PROBLEM STATEMENT: Every line from the top of the records through the one bearing "swapped | fresa" is to be reproduced exactly, and pictures are to be left out.

[Before-and-after object lists]

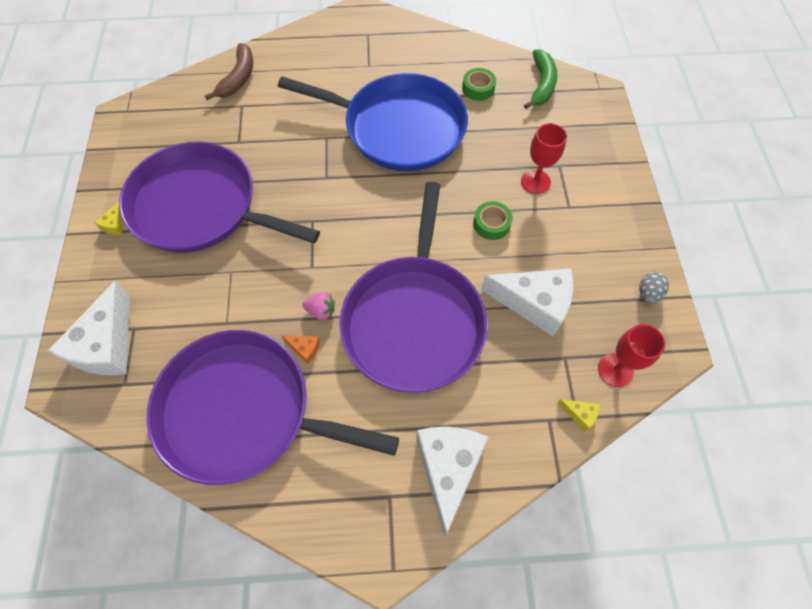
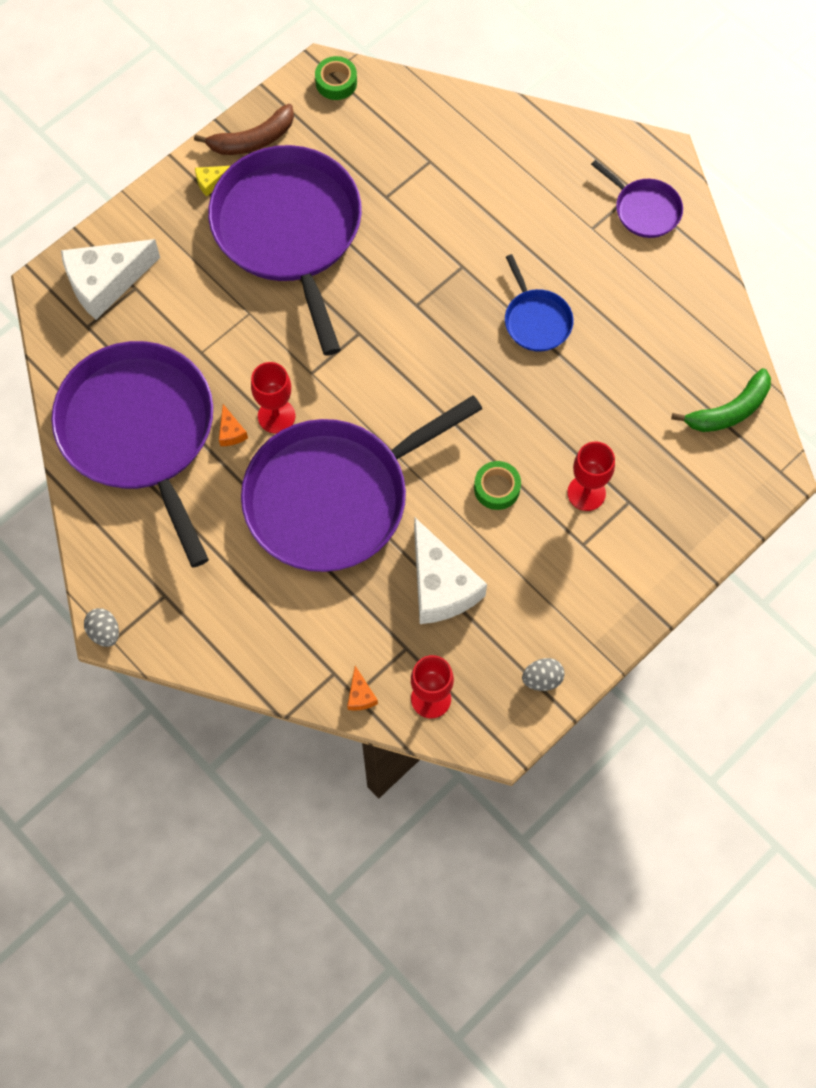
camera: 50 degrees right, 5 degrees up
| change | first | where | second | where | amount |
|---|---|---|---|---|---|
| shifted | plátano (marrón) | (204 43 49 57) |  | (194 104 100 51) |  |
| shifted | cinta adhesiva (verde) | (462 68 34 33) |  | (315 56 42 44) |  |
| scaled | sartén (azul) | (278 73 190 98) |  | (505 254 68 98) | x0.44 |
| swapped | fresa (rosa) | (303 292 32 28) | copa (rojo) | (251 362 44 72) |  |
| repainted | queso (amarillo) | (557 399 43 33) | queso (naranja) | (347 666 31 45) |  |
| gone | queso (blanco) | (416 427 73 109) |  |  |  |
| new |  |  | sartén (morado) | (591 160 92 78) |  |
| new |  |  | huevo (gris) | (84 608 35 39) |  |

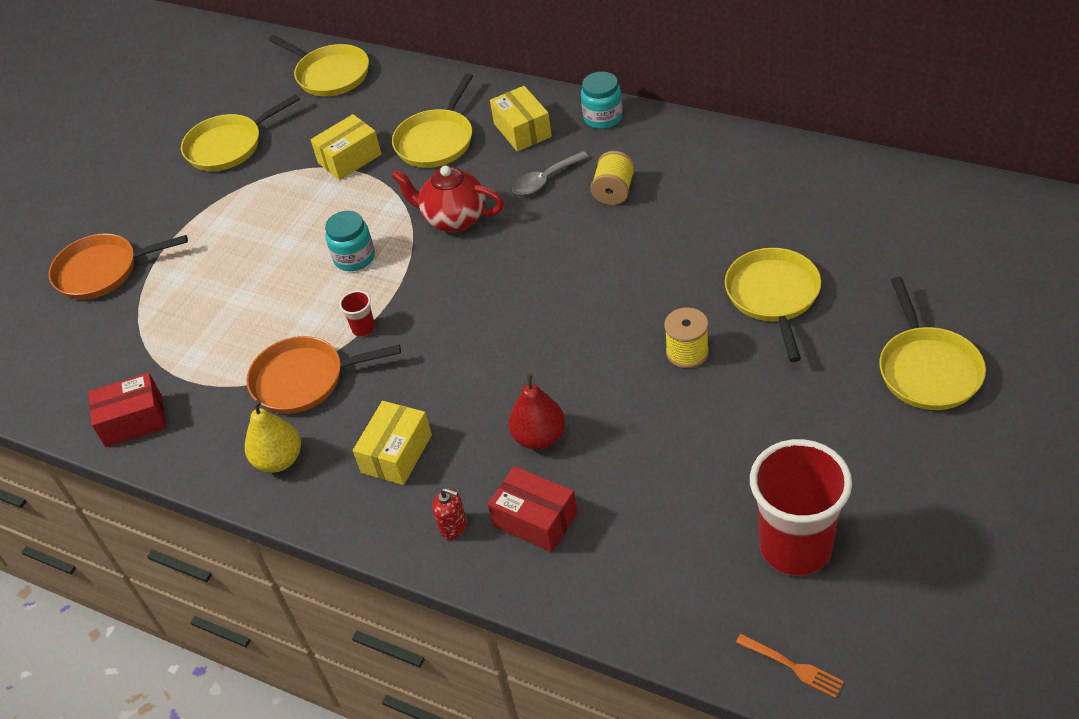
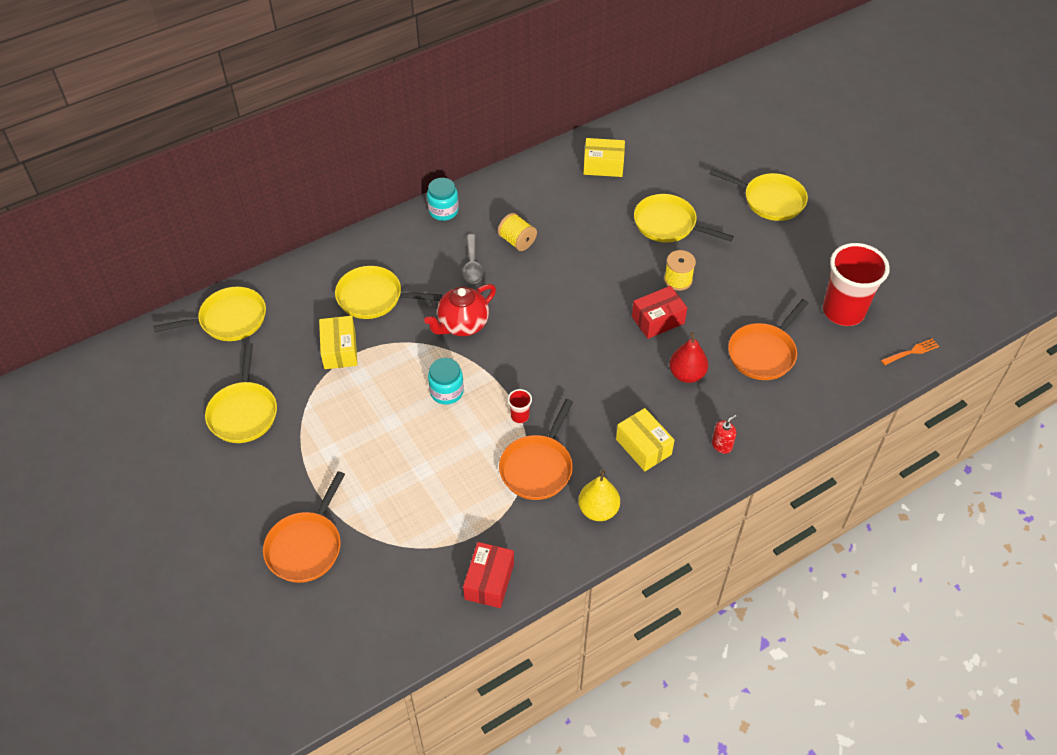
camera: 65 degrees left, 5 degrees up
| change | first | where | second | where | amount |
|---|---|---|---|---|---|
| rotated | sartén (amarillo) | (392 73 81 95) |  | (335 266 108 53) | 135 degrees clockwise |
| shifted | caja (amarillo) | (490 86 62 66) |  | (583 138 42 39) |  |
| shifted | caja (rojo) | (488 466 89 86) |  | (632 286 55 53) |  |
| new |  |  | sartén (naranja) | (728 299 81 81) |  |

ANSWER SECTION:
camera: 50 degrees right, 5 degrees up
| change | first | where | second | where | amount |
|---|---|---|---|---|---|
| shifted | plátano (marrón) | (204 43 49 57) |  | (194 104 100 51) |  |
| shifted | cinta adhesiva (verde) | (462 68 34 33) |  | (315 56 42 44) |  |
| scaled | sartén (azul) | (278 73 190 98) |  | (505 254 68 98) | x0.44 |
| swapped | fresa (rosa) | (303 292 32 28) | copa (rojo) | (251 362 44 72) |  |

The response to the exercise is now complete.